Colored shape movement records
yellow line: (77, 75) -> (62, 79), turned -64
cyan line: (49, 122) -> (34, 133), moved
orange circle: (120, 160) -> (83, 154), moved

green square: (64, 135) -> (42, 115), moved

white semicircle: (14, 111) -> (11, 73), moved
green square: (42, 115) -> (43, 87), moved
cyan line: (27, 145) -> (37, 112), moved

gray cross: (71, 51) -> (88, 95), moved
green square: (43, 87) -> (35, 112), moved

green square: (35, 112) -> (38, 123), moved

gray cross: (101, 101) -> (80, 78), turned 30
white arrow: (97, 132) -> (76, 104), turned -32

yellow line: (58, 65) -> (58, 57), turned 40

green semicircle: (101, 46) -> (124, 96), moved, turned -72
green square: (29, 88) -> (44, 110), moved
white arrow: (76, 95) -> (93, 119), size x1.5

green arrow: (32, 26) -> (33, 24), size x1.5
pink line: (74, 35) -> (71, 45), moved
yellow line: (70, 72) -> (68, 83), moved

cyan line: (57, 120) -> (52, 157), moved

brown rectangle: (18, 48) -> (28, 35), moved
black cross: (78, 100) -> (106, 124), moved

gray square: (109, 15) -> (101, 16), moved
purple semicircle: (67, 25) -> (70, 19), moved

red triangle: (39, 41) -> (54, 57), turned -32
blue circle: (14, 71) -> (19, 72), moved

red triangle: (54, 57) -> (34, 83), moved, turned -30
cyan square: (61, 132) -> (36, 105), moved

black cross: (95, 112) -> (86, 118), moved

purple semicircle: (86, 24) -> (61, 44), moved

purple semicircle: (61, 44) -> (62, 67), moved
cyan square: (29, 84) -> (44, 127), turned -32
==
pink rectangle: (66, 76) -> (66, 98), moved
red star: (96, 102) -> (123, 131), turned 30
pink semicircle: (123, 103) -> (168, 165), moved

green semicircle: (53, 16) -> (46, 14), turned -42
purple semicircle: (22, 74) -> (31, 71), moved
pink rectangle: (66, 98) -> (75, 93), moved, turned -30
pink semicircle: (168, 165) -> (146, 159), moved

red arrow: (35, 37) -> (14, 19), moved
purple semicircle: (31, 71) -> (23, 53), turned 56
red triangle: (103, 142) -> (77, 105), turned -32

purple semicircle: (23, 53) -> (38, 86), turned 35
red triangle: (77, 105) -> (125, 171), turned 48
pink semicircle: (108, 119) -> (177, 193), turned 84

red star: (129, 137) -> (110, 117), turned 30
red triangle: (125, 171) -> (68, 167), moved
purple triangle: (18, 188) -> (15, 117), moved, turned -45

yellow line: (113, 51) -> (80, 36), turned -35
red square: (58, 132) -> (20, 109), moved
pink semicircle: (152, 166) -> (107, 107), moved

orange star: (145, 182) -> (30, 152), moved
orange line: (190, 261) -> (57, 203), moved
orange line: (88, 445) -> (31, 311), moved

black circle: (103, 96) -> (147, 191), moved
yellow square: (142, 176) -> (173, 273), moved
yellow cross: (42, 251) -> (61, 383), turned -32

- What you should do: Taking the entries above, print exactly the lines starting at the line with "yellow line: (77, 75) -> (62, 79), turned -64" and ending at the line with "green square: (43, 87) -> (35, 112), moved", both included.

- Task result:
yellow line: (77, 75) -> (62, 79), turned -64
cyan line: (49, 122) -> (34, 133), moved
orange circle: (120, 160) -> (83, 154), moved

green square: (64, 135) -> (42, 115), moved

white semicircle: (14, 111) -> (11, 73), moved
green square: (42, 115) -> (43, 87), moved
cyan line: (27, 145) -> (37, 112), moved

gray cross: (71, 51) -> (88, 95), moved
green square: (43, 87) -> (35, 112), moved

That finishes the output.